## Exercise prompt
Find the line with "D3: none -> schottky 1N5819 (A GND, K SIG20)" and the line with "SW3: switch (GND, SIG9) -> button (GND, SIG9)" in the entries below; output exactly those two lines, every line between them, and no others.

*** Opening Dataset entries ***

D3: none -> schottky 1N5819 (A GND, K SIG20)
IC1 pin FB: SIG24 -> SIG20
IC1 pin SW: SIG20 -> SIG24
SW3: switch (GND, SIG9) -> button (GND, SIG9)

*** Closing Dataset entries ***
*** Opening Dataset entries ***

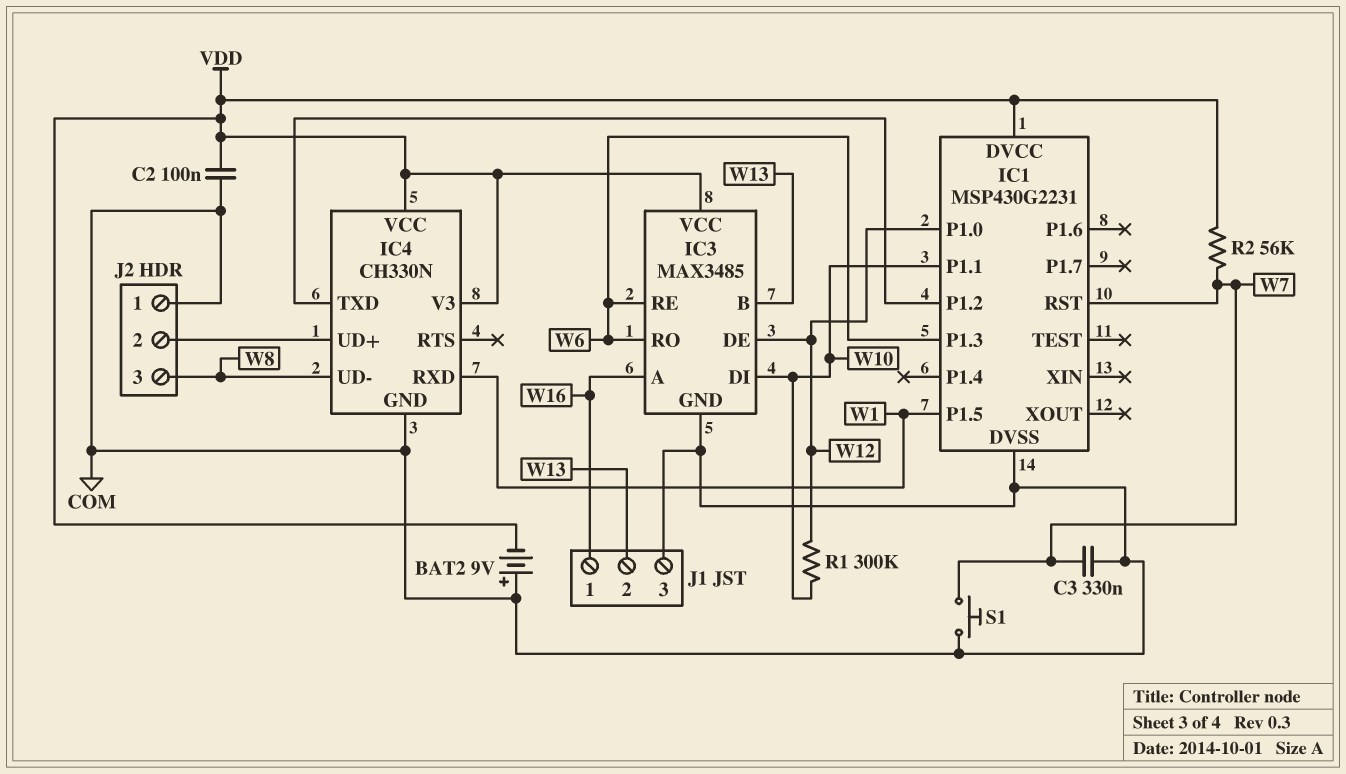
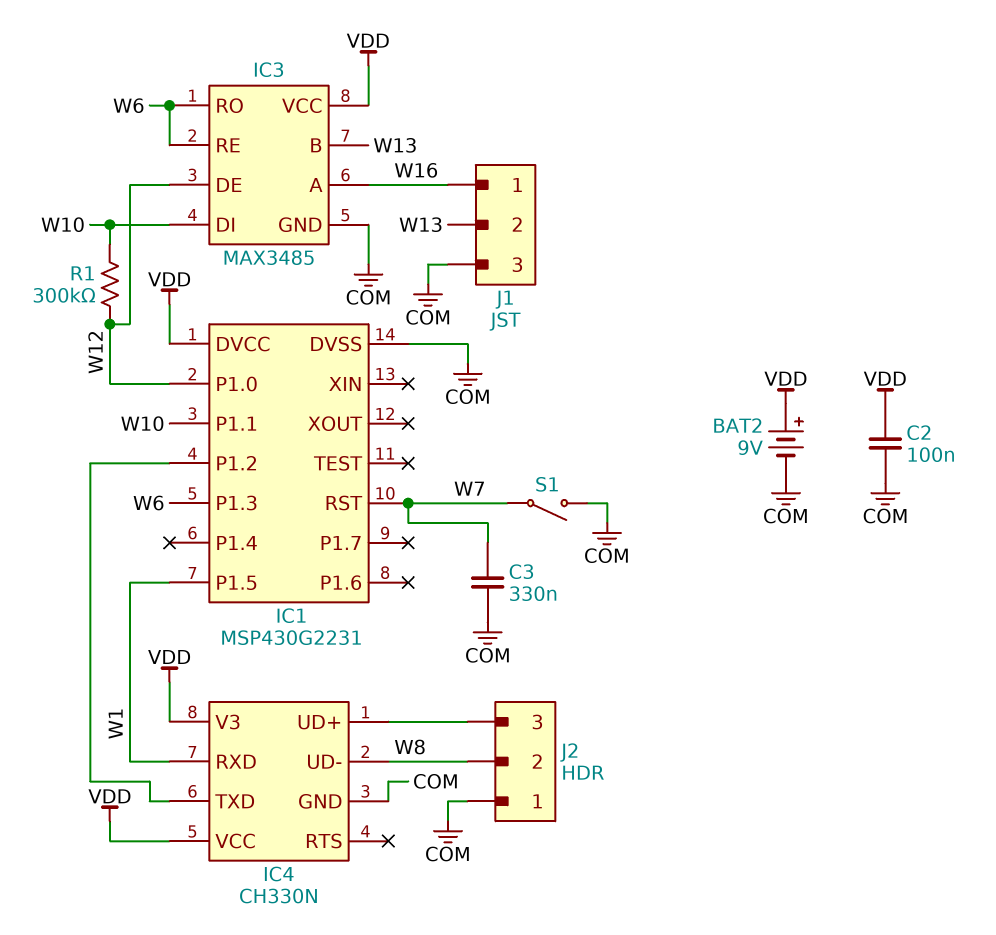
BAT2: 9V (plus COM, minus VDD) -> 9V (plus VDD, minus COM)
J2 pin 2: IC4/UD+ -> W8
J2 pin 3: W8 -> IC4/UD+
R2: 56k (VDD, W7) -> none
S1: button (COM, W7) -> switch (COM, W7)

*** Closing Dataset entries ***

## Answer below
D3: none -> schottky 1N5819 (A GND, K SIG20)
IC1 pin FB: SIG24 -> SIG20
IC1 pin SW: SIG20 -> SIG24
SW3: switch (GND, SIG9) -> button (GND, SIG9)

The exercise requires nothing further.